▶ **Exercise goal**
Only one stretch of the data below is wanted: the lines starting at the one with "pato (amarillo) 718,280" and ending at the one with "avión (rojo) 639,375", both included, given again exactly.

▶ **Records for processing**
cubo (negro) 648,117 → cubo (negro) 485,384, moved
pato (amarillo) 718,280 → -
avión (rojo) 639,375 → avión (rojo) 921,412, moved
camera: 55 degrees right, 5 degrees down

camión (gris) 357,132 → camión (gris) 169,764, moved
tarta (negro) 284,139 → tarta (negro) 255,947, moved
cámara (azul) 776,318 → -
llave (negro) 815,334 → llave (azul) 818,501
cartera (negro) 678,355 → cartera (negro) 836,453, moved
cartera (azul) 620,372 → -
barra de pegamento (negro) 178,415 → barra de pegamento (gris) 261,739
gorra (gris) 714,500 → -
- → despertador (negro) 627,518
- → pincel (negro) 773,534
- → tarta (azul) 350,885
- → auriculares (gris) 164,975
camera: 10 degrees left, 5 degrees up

==

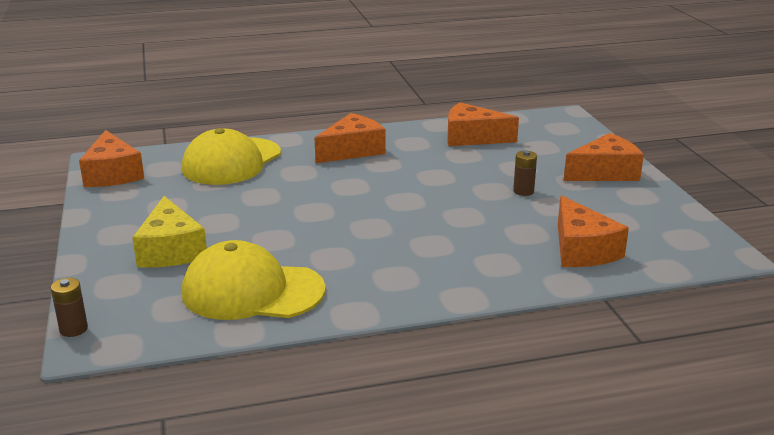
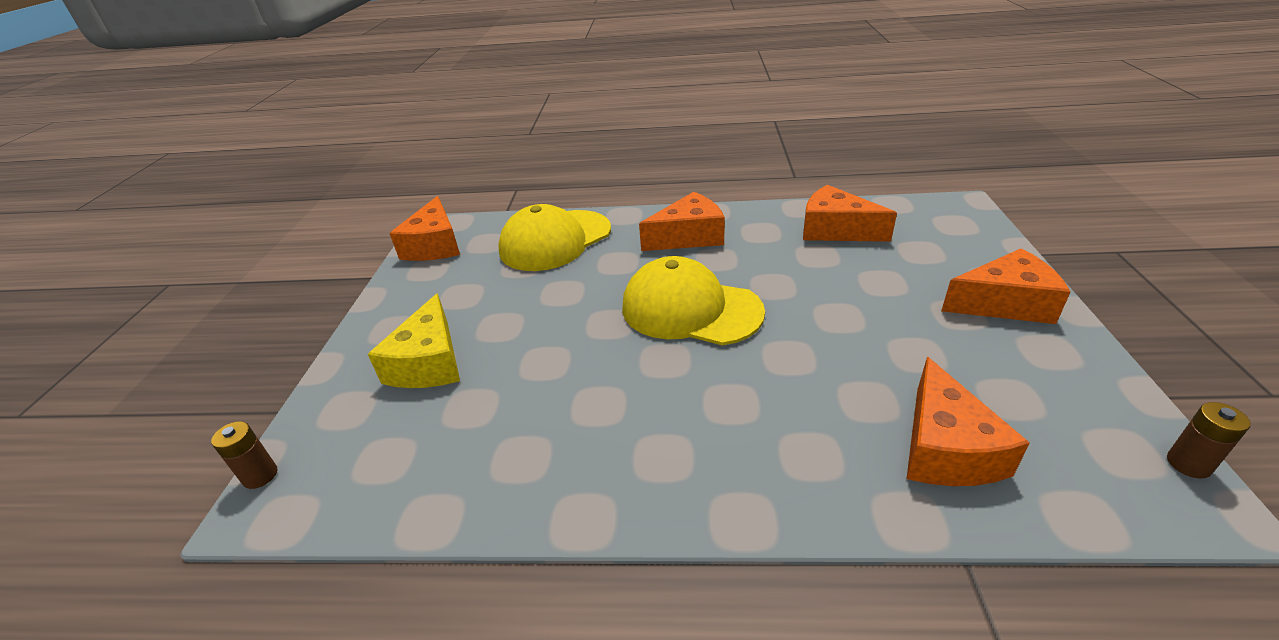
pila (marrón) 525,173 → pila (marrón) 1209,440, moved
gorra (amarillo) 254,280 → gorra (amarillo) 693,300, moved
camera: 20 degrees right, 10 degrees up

▶ **Exercise output**
pato (amarillo) 718,280 → -
avión (rojo) 639,375 → avión (rojo) 921,412, moved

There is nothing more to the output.